Work instructions.
Echo the part of the listing below that opens with the line containing "gray line: moved 3 px right, 5 px down" and continues through the end of the listing, both ends included. Leave the pictures out of your answer.

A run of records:

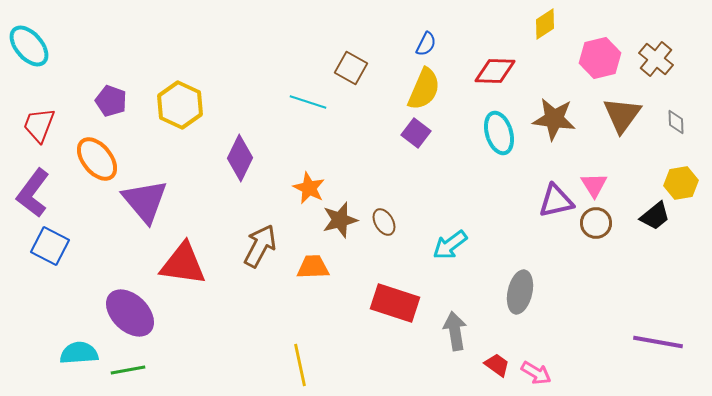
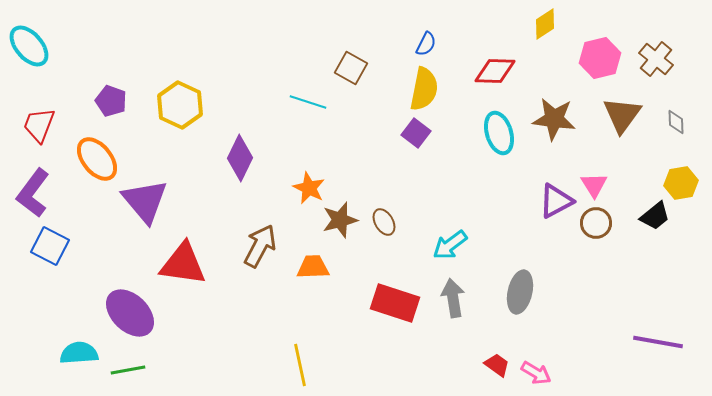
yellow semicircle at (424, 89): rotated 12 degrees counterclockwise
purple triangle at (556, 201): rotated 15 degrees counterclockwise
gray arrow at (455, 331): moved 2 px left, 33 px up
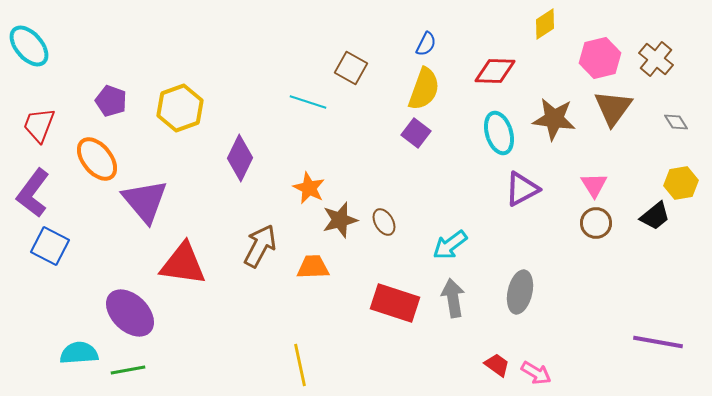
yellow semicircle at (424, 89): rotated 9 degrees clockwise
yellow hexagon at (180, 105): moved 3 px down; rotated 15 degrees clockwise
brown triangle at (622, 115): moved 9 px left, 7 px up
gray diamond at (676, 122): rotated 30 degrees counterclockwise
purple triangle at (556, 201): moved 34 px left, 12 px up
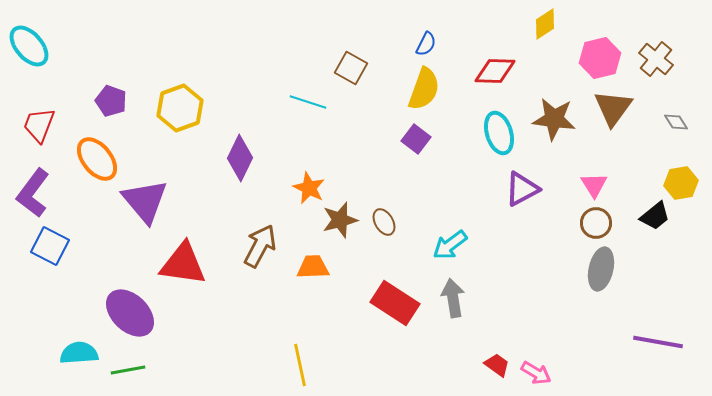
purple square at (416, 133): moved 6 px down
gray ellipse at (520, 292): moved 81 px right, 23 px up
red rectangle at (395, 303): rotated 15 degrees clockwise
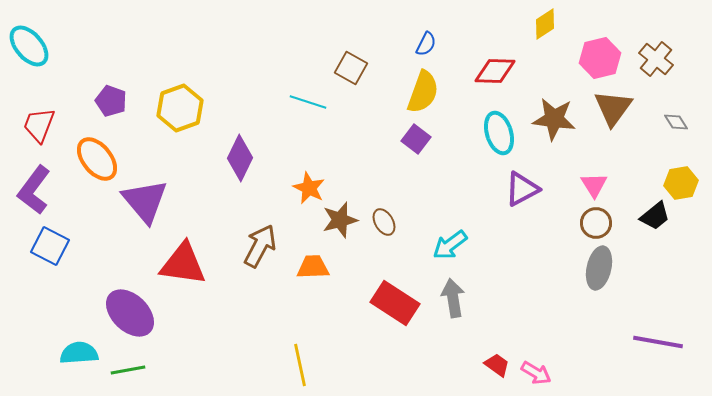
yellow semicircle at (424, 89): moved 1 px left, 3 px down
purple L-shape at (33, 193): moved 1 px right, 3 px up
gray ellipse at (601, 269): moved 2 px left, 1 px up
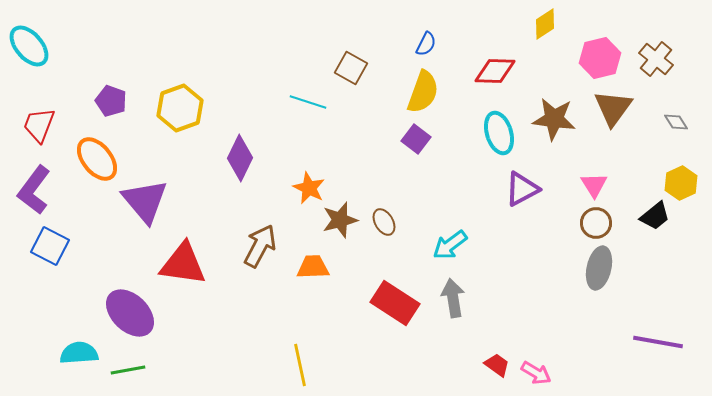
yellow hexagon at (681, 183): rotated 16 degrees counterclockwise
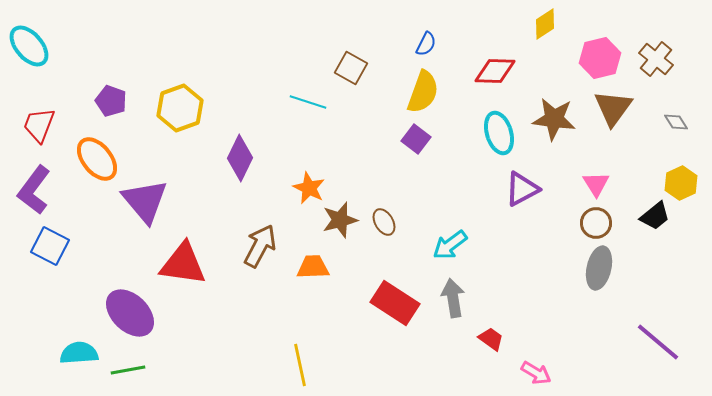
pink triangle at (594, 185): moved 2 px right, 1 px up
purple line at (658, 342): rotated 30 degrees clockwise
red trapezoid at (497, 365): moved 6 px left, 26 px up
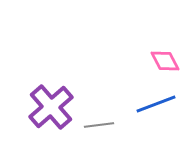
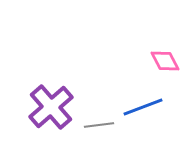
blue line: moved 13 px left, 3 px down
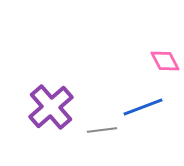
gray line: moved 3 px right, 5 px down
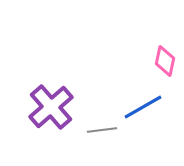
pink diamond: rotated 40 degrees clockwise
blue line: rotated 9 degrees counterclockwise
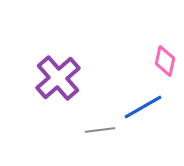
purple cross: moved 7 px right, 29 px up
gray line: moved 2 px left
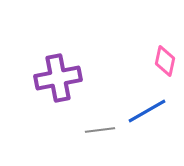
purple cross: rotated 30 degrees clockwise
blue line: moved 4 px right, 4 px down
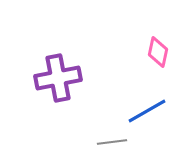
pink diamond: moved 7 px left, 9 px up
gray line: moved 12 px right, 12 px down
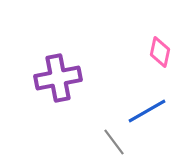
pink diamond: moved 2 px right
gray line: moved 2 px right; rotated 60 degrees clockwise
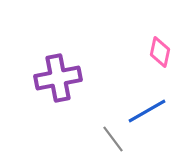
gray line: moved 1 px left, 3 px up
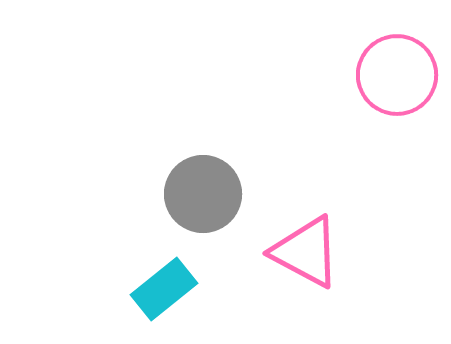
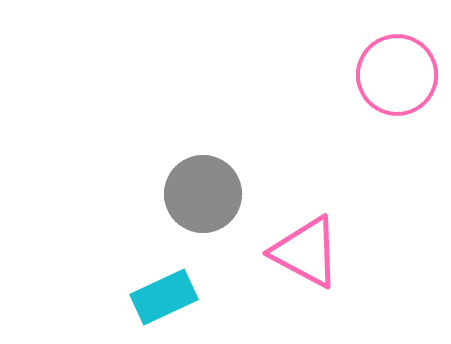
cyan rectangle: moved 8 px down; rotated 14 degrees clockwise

Result of the exercise.
gray line: moved 3 px right, 5 px down
pink diamond: rotated 40 degrees clockwise
blue line: rotated 9 degrees counterclockwise
purple cross: moved 7 px right, 29 px up
gray line: moved 2 px left
purple cross: rotated 30 degrees clockwise
blue line: moved 4 px right, 4 px down
pink diamond: moved 7 px left, 9 px up
gray line: moved 12 px right, 12 px down
pink diamond: moved 2 px right
gray line: moved 2 px right; rotated 60 degrees clockwise
gray line: moved 1 px left, 3 px up
cyan rectangle: moved 8 px down; rotated 14 degrees clockwise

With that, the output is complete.